▶ Exercise brief
Only lines with the string "vaporisateur" are wanted. Pull them out of the data.

▶ Input records
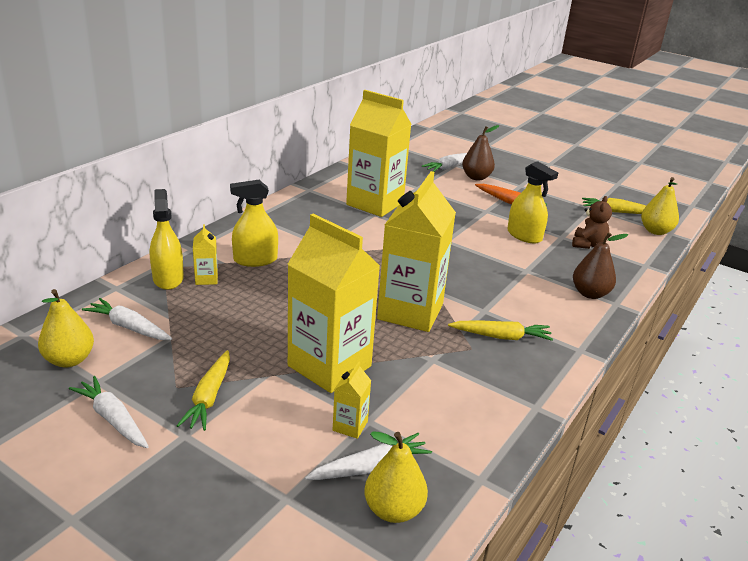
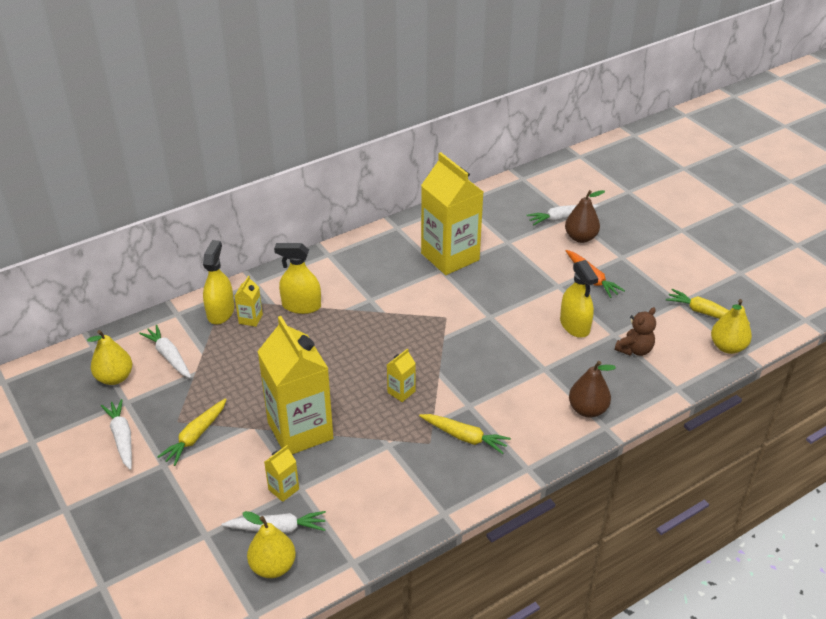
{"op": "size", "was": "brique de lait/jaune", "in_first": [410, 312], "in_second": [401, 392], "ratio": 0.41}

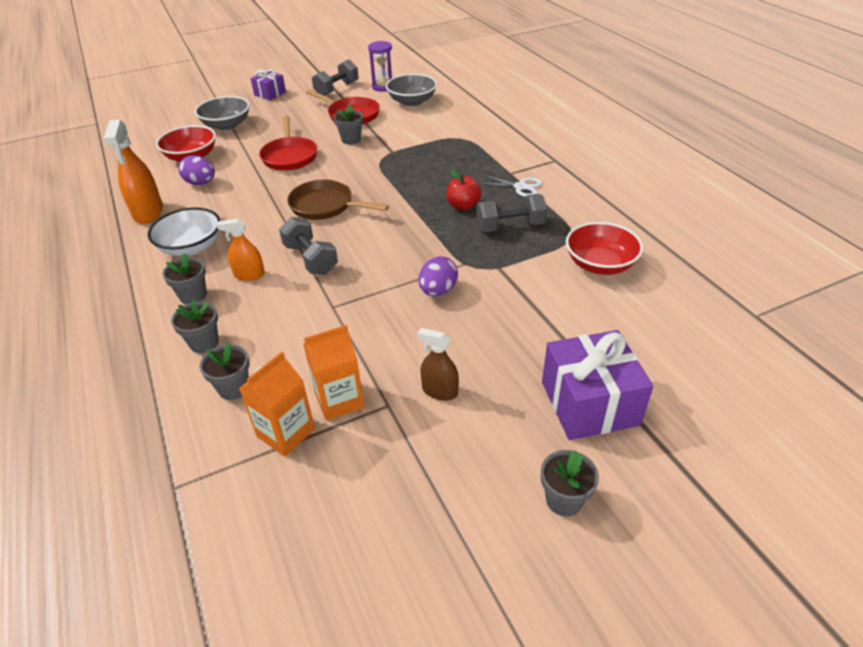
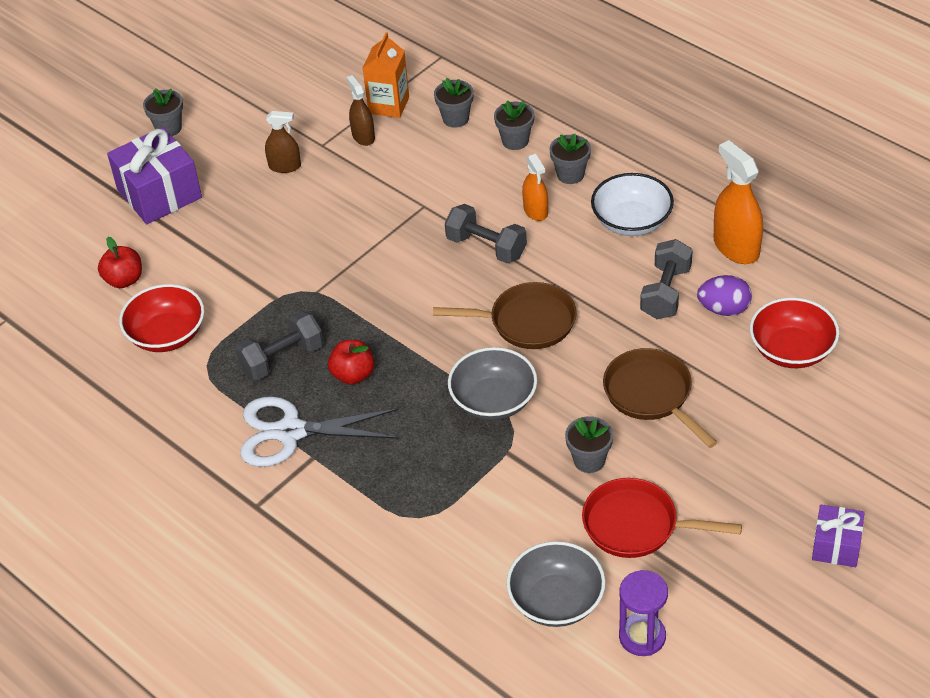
{"op": "appeared", "now": "pomme/rouge", "in_second": [124, 280]}
{"op": "size", "was": "ciseaux/blanc", "in_first": [520, 187], "in_second": [290, 432], "ratio": 1.76}
{"op": "exchanged", "was": "brique de lait/orange", "now": "vaporisateur/marron", "in_first": [339, 400], "in_second": [363, 136]}
{"op": "relocated", "was": "bol/gris", "in_first": [227, 125], "in_second": [493, 401]}
{"op": "spun", "was": "vaporisateur/orange", "in_first": [249, 275], "in_second": [535, 211], "clockwise": 90}
{"op": "colour", "was": "poêle/rouge", "now": "poêle/marron", "in_first": [289, 156], "in_second": [651, 395]}
{"op": "relocated", "was": "haltère/gris", "in_first": [337, 89], "in_second": [665, 293]}
{"op": "missing", "was": "œuf/violet", "in_first": [438, 291]}

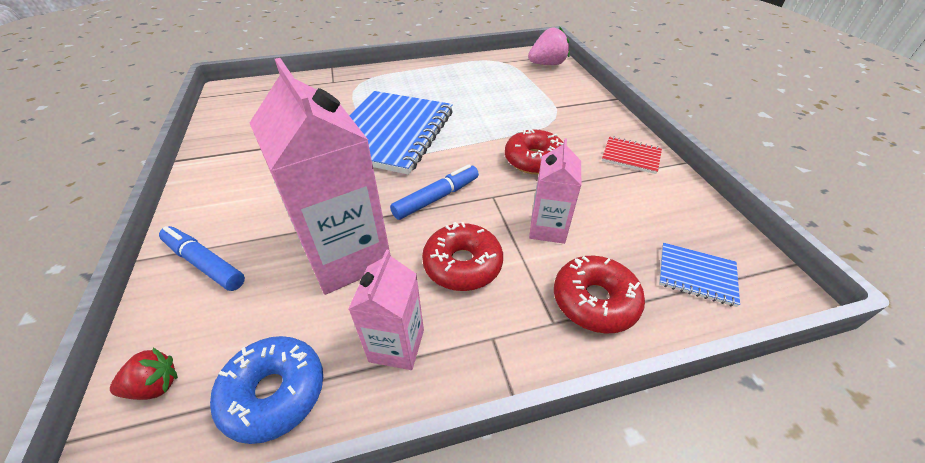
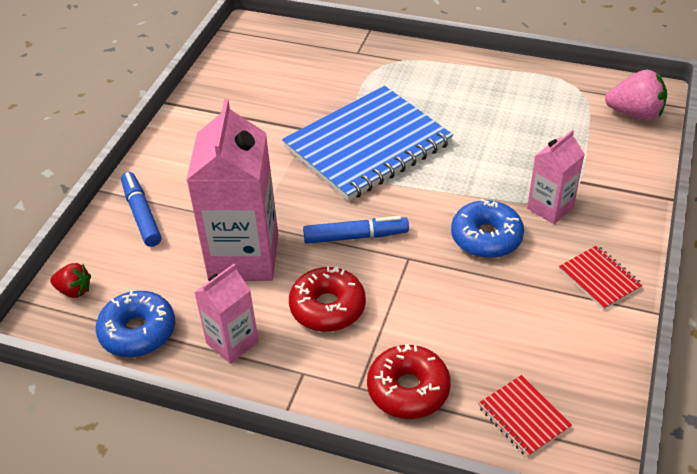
{"op": "colour", "was": "beignet/rouge", "now": "beignet/bleu", "in_first": [534, 160], "in_second": [486, 237]}
{"op": "colour", "was": "carnet/bleu", "now": "carnet/rouge", "in_first": [696, 275], "in_second": [523, 417]}
{"op": "relocated", "was": "brique de lait/rose", "in_first": [547, 228], "in_second": [550, 208]}

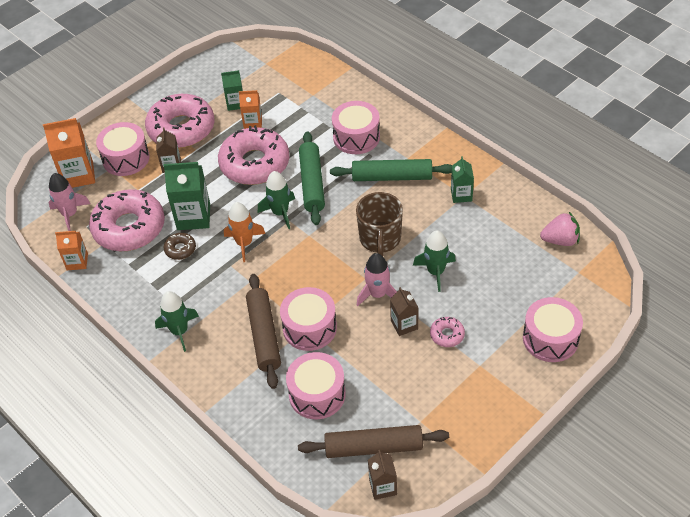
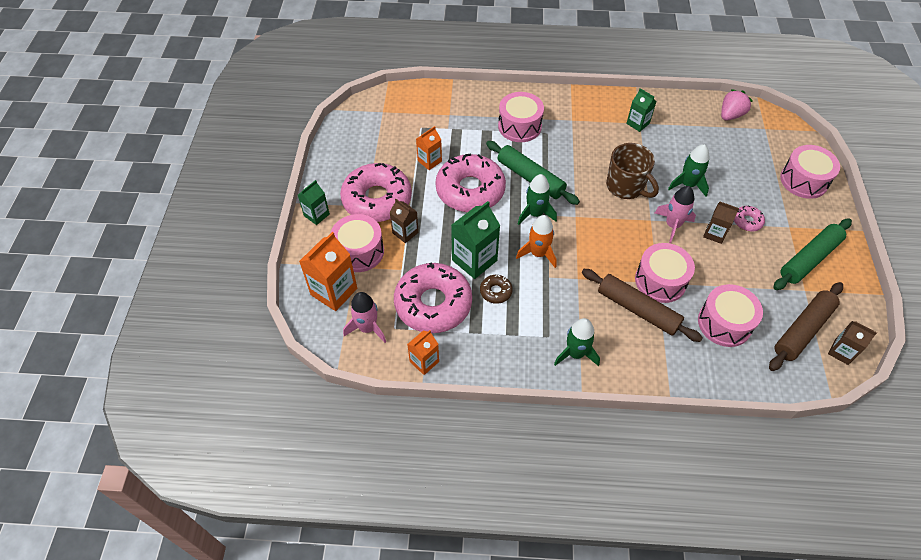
{"op": "relocated", "was": "brique de lait/vert", "in_first": [235, 103], "in_second": [316, 215]}
{"op": "relocated", "was": "rouleau à pâtisserie/vert", "in_first": [392, 177], "in_second": [809, 259]}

▶ Final answer
{"op": "exchanged", "was": "brique de lait/orange", "now": "vaporisateur/marron", "in_first": [339, 400], "in_second": [363, 136]}
{"op": "spun", "was": "vaporisateur/orange", "in_first": [249, 275], "in_second": [535, 211], "clockwise": 90}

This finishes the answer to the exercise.